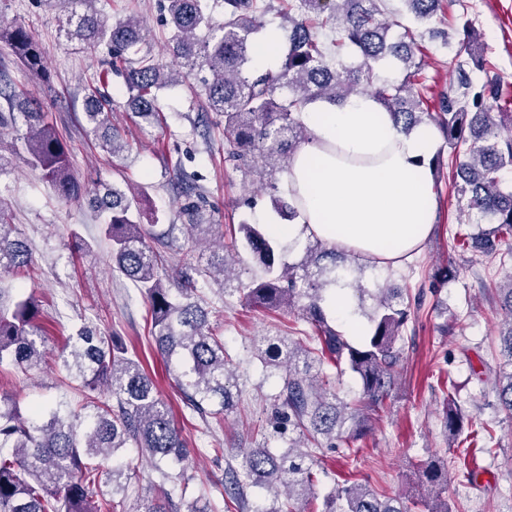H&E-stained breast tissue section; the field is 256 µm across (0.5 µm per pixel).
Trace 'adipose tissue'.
I'll use <instances>...</instances> for the list:
<instances>
[{
  "label": "adipose tissue",
  "mask_w": 512,
  "mask_h": 512,
  "mask_svg": "<svg viewBox=\"0 0 512 512\" xmlns=\"http://www.w3.org/2000/svg\"><path fill=\"white\" fill-rule=\"evenodd\" d=\"M303 121L309 140L288 169L300 221L268 225L269 234L291 244L317 239L380 267L417 253L438 209L428 166L432 128L403 134L367 96L308 110Z\"/></svg>",
  "instance_id": "1"
}]
</instances>
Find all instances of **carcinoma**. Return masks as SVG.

________________

● WHAT YOU ARE ASKED TO DO: Copy out all the entries exactly. Images stay out of the copy.

● RESPONSE BELOW:
H&E-stained breast tissue section; the field is 256 µm across (0.5 µm per pixel).
Trace 'adipose tissue'.
I'll use <instances>...</instances> for the list:
<instances>
[{
  "label": "adipose tissue",
  "mask_w": 512,
  "mask_h": 512,
  "mask_svg": "<svg viewBox=\"0 0 512 512\" xmlns=\"http://www.w3.org/2000/svg\"><path fill=\"white\" fill-rule=\"evenodd\" d=\"M303 121L309 140L288 169L300 221L268 225L269 234L291 244L317 239L380 267L417 253L438 209L428 166L432 128L403 134L367 96L308 110Z\"/></svg>",
  "instance_id": "1"
}]
</instances>
Find all instances of **carcinoma**. Return masks as SVG.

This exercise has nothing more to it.